Problem to solve
Return everything in the listing from the line containing "flyby [1043, 281]" down to the end of the listing, reproduced verbatim with both ends included.

-------

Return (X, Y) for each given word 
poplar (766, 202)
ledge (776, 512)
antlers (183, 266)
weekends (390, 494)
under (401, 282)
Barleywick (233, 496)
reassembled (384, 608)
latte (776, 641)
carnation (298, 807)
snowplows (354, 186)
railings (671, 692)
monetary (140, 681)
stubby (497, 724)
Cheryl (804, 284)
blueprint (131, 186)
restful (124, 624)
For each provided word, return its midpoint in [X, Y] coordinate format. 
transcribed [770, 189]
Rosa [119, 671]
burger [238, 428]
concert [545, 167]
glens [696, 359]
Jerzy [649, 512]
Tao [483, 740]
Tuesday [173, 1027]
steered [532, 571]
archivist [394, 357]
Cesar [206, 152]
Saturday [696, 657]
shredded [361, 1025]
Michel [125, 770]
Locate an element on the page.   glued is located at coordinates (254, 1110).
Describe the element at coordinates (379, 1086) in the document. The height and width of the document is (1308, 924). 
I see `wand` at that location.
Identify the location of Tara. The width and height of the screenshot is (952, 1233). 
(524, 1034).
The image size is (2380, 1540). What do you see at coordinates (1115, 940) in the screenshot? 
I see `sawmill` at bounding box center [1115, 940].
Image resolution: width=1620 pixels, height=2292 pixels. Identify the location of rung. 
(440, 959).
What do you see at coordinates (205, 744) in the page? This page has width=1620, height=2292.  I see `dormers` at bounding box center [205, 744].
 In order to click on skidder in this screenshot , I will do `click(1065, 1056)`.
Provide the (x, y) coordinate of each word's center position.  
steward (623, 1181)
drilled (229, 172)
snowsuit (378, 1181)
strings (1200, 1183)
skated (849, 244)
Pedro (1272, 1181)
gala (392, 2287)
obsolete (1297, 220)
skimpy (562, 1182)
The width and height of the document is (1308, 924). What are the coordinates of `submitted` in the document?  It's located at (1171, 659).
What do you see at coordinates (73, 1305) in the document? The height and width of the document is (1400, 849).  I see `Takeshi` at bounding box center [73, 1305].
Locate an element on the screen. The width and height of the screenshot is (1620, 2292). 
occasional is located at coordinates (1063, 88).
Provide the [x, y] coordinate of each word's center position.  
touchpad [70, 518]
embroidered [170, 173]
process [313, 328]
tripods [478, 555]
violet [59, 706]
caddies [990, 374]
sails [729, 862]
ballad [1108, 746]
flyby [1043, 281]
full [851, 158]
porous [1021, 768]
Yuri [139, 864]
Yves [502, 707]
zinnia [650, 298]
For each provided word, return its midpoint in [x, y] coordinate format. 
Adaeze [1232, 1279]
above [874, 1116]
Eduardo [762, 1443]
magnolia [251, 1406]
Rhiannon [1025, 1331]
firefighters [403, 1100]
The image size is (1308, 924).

-------

Task output
flyby [1043, 281]
full [851, 158]
porous [1021, 768]
Yuri [139, 864]
Yves [502, 707]
zinnia [650, 298]
For each provided word, return its midpoint in [x, y] coordinate format. 
Adaeze [1232, 1279]
above [874, 1116]
Eduardo [762, 1443]
magnolia [251, 1406]
Rhiannon [1025, 1331]
firefighters [403, 1100]
The image size is (1308, 924).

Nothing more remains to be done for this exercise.